----- SUPPLIED RECORDS

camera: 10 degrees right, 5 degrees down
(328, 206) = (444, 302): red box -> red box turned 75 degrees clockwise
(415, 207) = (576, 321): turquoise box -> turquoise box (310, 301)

----------
----- SUPPLIED RECORDS

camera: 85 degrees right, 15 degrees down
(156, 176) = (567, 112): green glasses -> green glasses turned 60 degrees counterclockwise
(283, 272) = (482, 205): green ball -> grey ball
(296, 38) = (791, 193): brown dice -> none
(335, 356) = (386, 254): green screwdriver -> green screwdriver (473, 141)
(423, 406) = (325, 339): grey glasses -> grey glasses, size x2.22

----------

ASSIGNED TASK
Working from the material above, retype exactly the lines from the one with "(296, 38) = (791, 193): brown dice -> none" through the one with "(423, 406) = (325, 339): grey", both included, and only those lines.

RESULT FOR THIS EXERCISE
(296, 38) = (791, 193): brown dice -> none
(335, 356) = (386, 254): green screwdriver -> green screwdriver (473, 141)
(423, 406) = (325, 339): grey glasses -> grey glasses, size x2.22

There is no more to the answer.